- _DATA SECTION_:
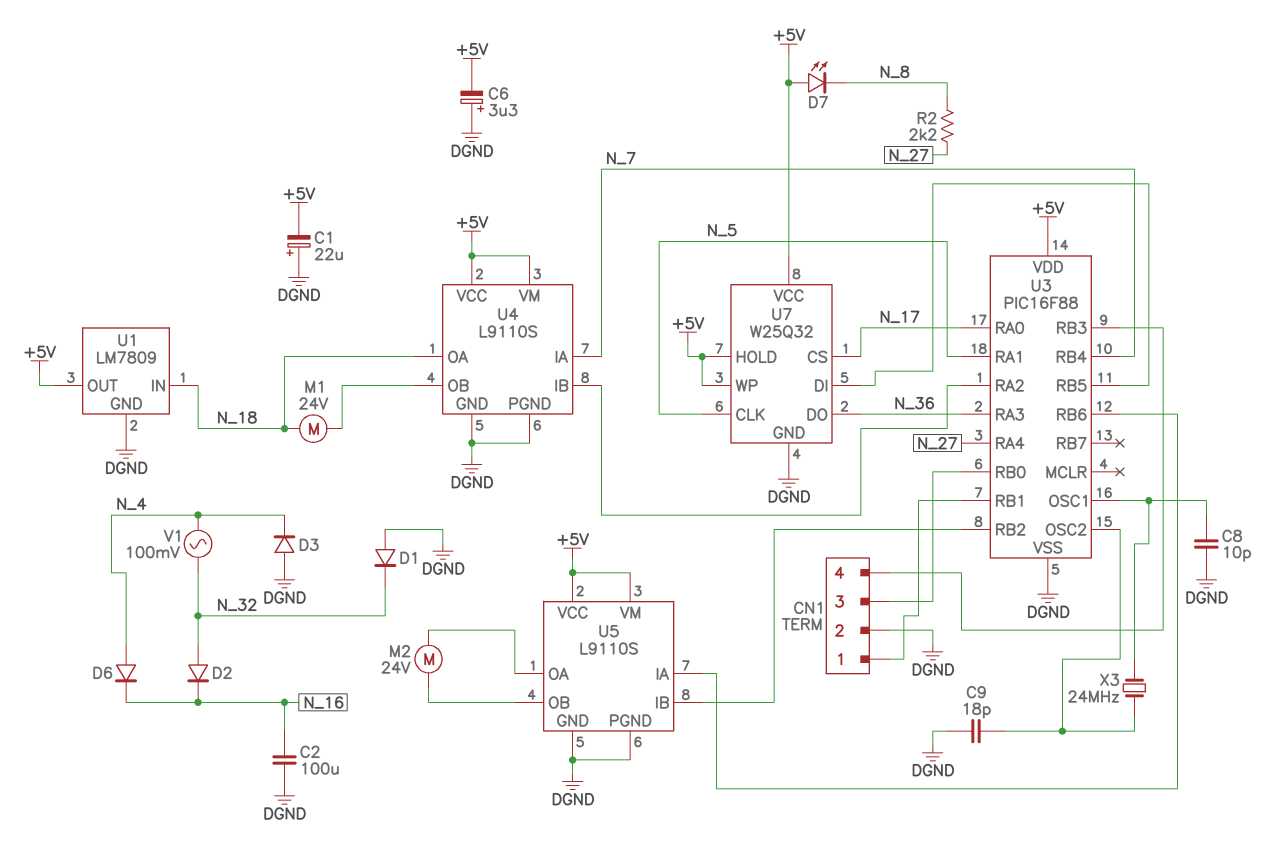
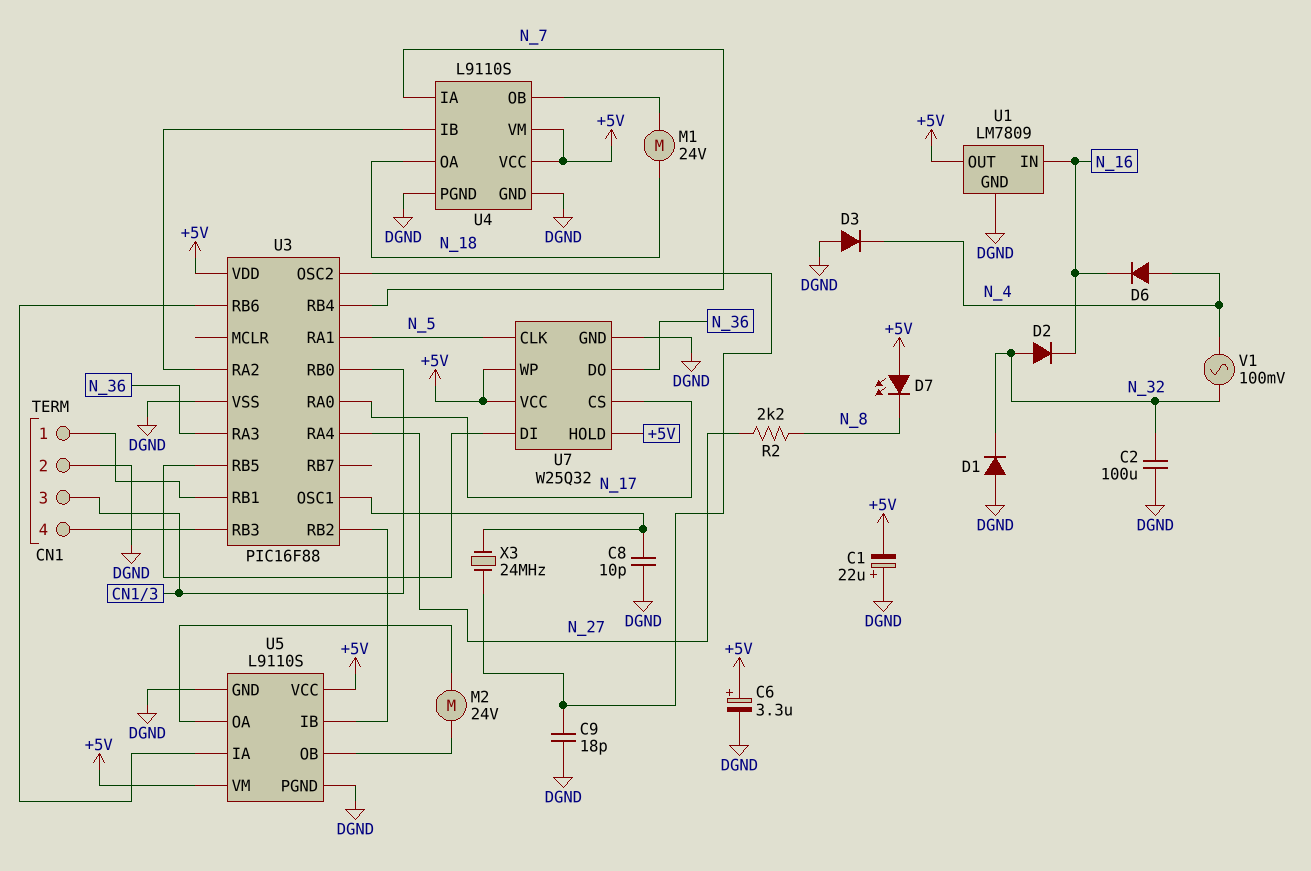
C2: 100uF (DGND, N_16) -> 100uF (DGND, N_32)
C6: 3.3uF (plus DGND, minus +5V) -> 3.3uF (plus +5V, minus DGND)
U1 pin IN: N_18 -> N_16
---
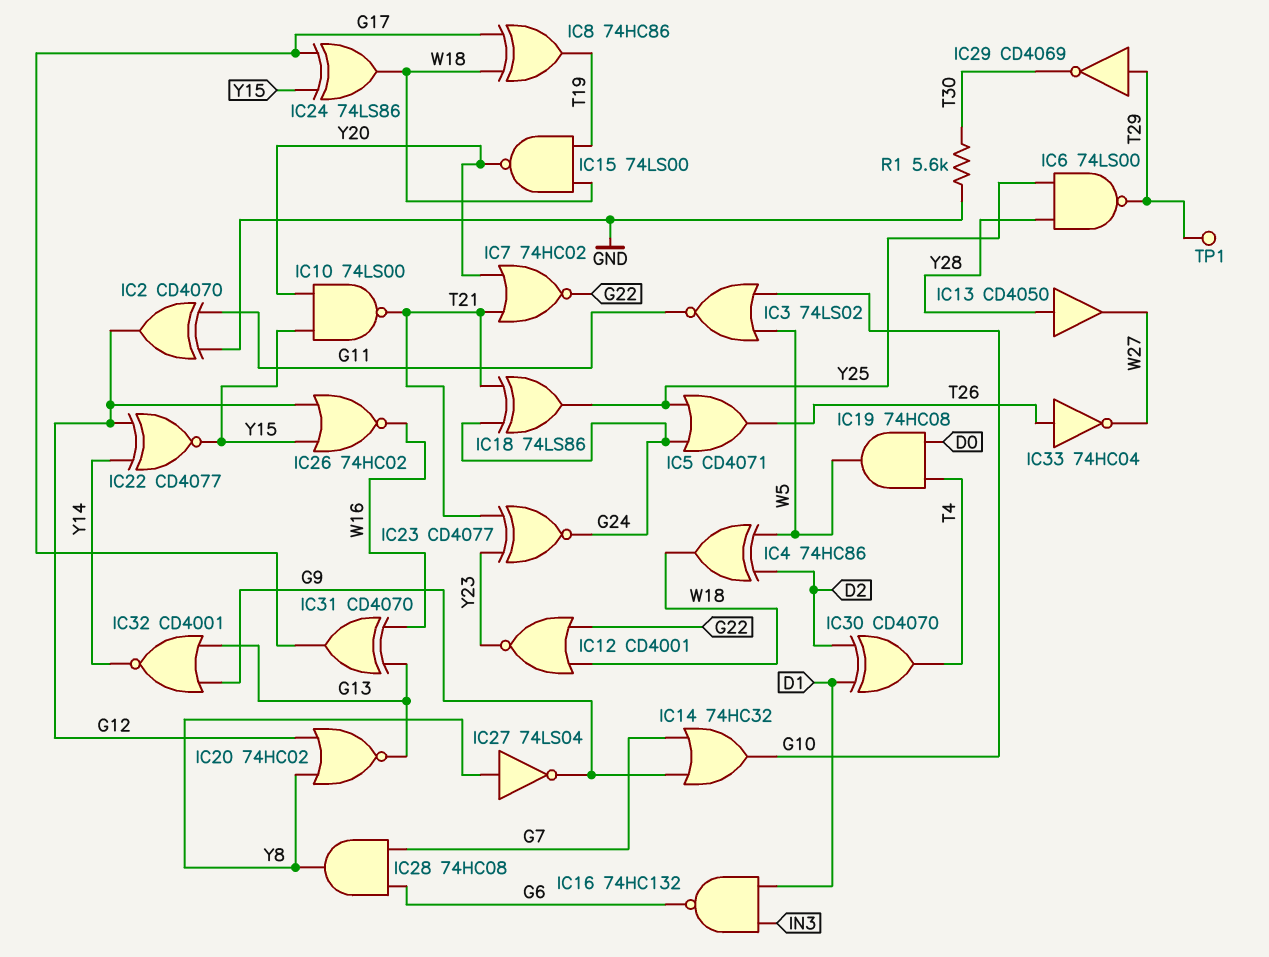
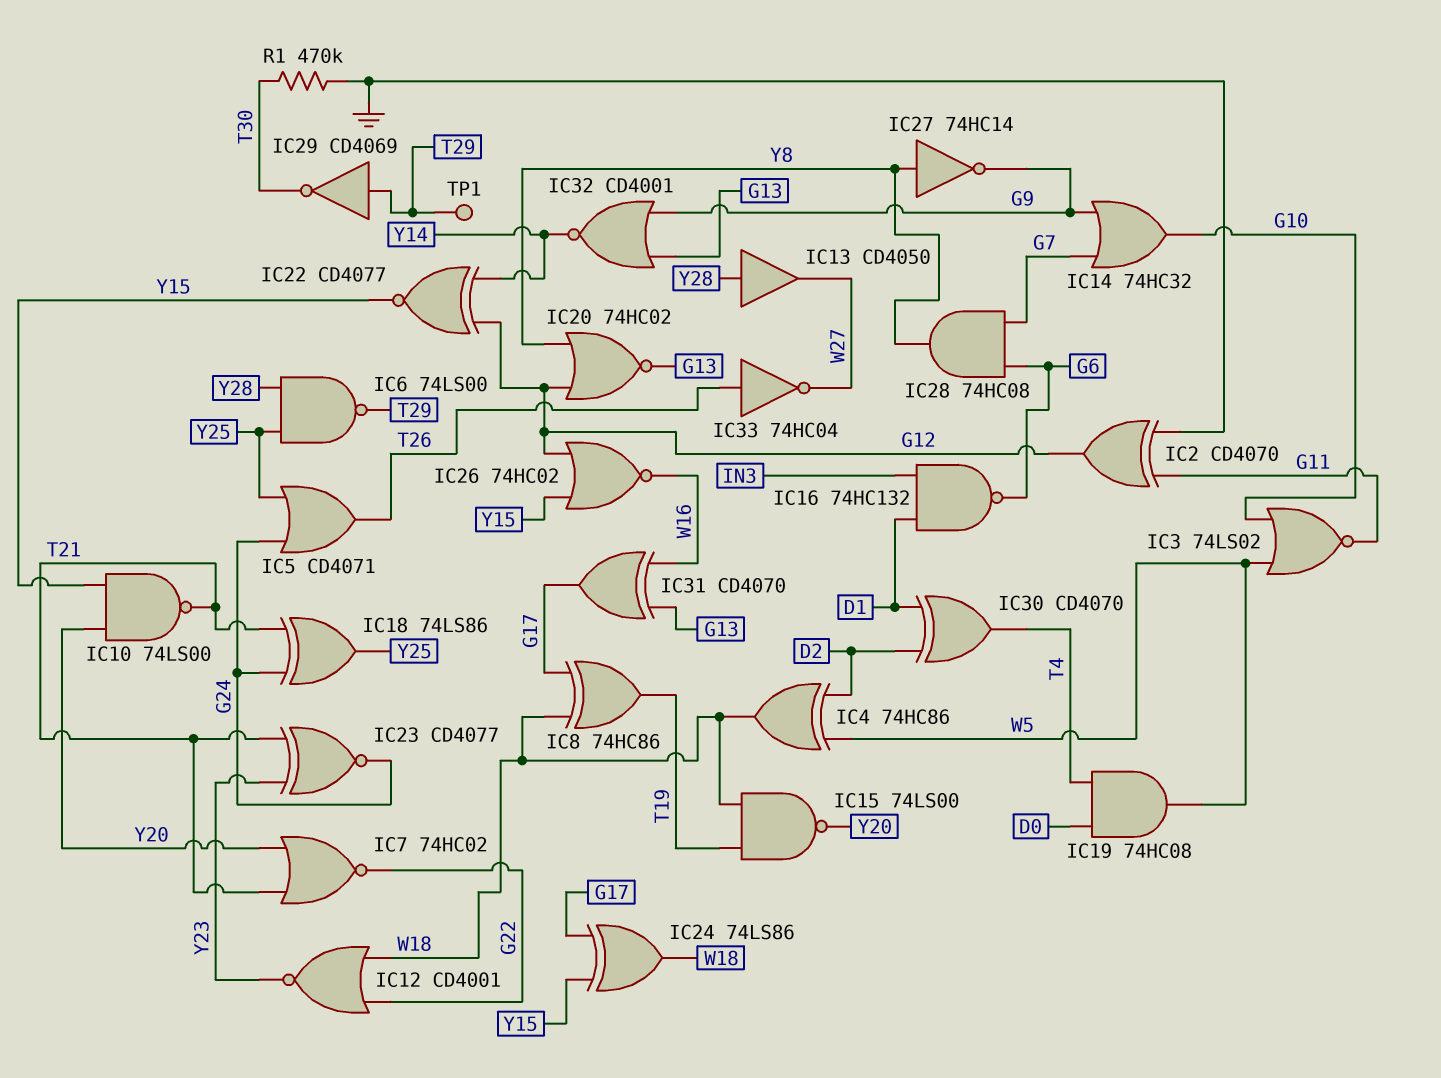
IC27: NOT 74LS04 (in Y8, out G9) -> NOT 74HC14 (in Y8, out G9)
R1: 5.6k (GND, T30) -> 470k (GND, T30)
--
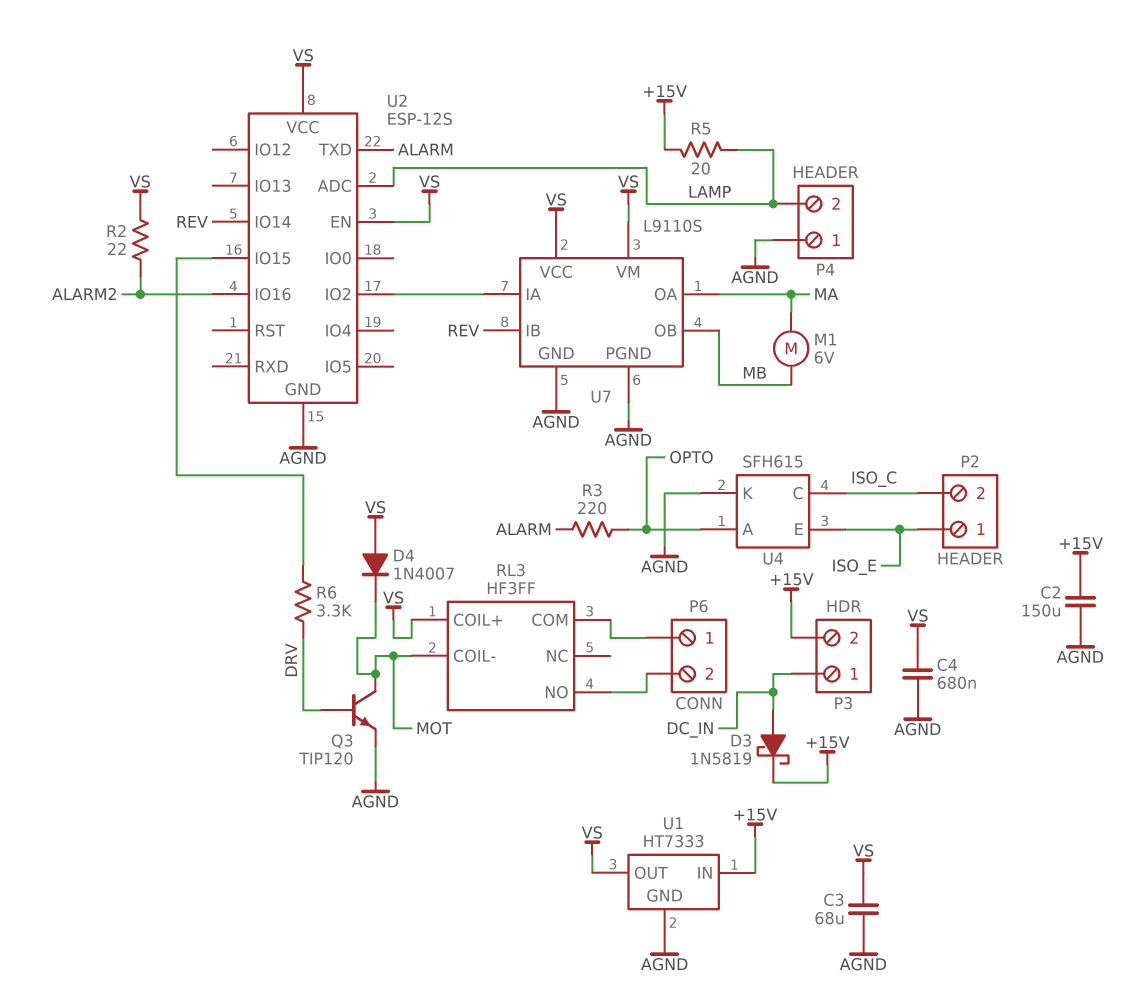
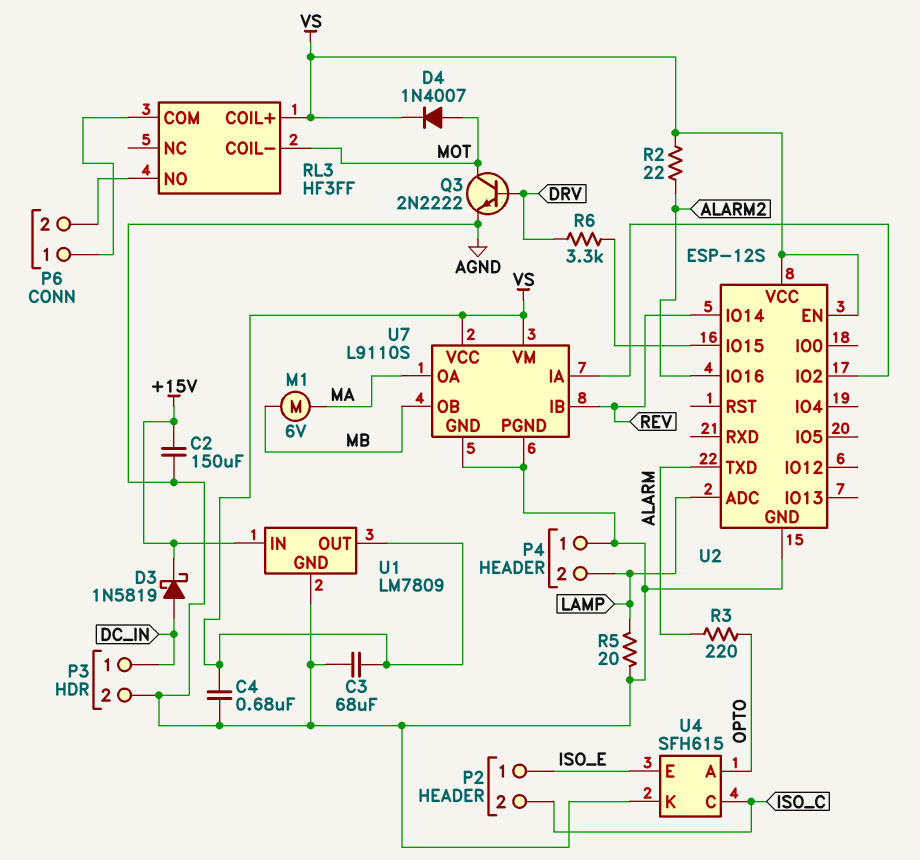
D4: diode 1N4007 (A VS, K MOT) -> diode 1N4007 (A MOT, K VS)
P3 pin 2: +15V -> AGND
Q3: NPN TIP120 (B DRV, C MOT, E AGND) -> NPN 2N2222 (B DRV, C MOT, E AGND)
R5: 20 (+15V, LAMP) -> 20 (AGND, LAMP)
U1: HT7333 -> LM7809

- _TASK BRIEF_: In the listing above, start at the line with "Q3: NPN TIP120", go on through the line with "U1: HT7333 -> LM7809", and copy each of those lines exactly; leave out all the rest.

- _YOUR SOLUTION_:
Q3: NPN TIP120 (B DRV, C MOT, E AGND) -> NPN 2N2222 (B DRV, C MOT, E AGND)
R5: 20 (+15V, LAMP) -> 20 (AGND, LAMP)
U1: HT7333 -> LM7809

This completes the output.